• **Required action**
In the data below, find every line that has the string "none", and copy it.

= = = =

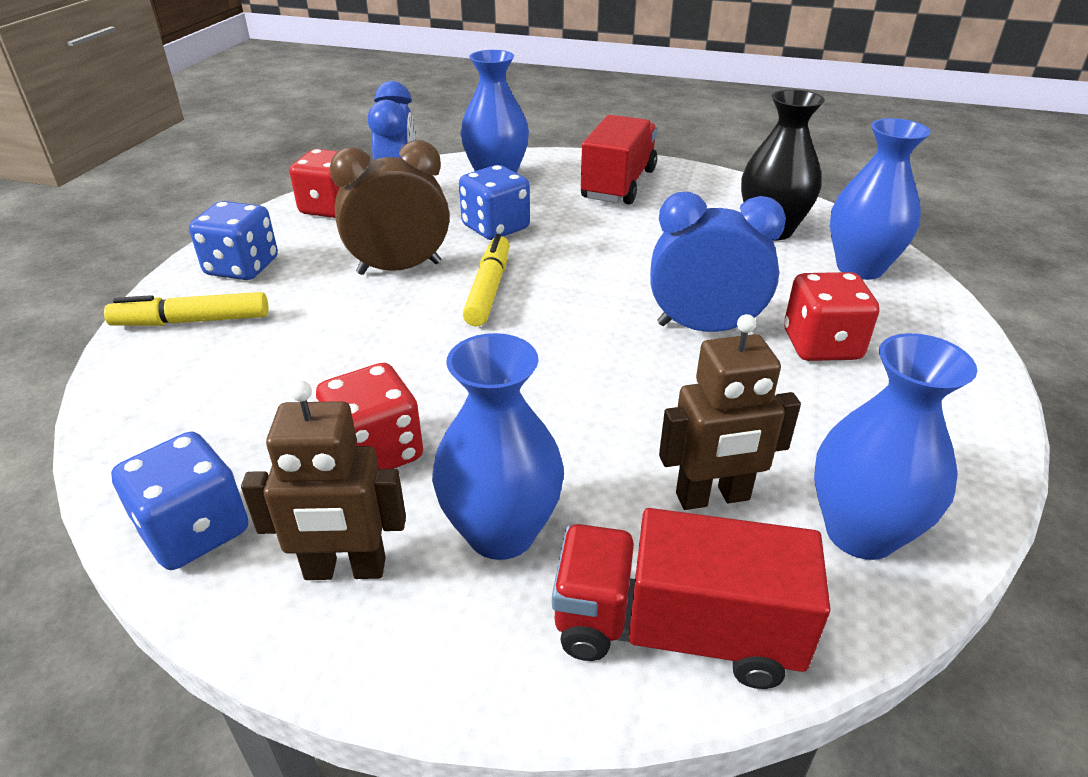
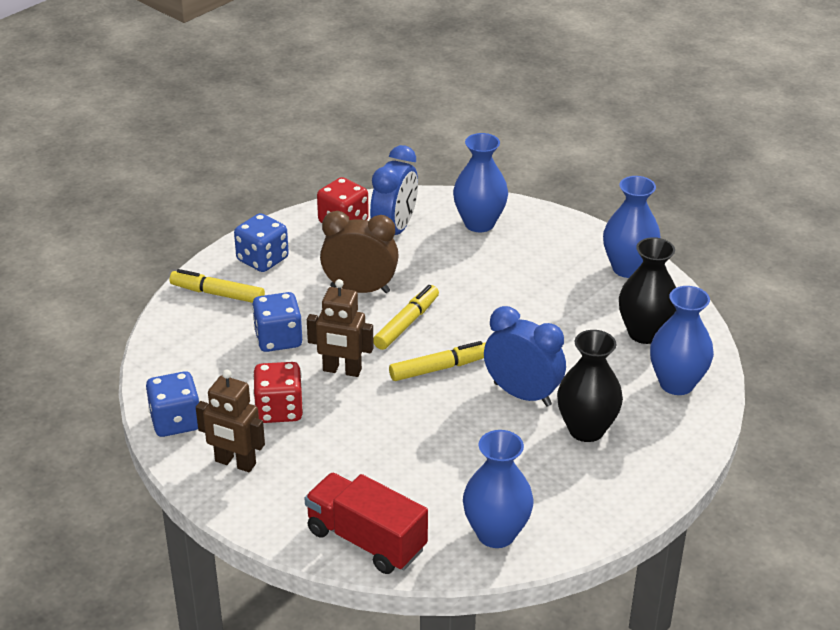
camera: 25 degrees right, 0 degrees up
blue vase [432,333,564,560] -> blue vase moved to [603,176,661,278]
blue dice [459,165,530,240] -> blue dice moved to [252,292,302,352]
red truck [581,115,657,204] -> none
brown robot [659,314,801,510] -> brown robot moved to [307,279,374,377]
red dice [784,272,879,361] -> black vase [557,330,623,442]
none -> yellow marker [389,341,486,381]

= = = =

• **Solution below**
red truck [581,115,657,204] -> none
none -> yellow marker [389,341,486,381]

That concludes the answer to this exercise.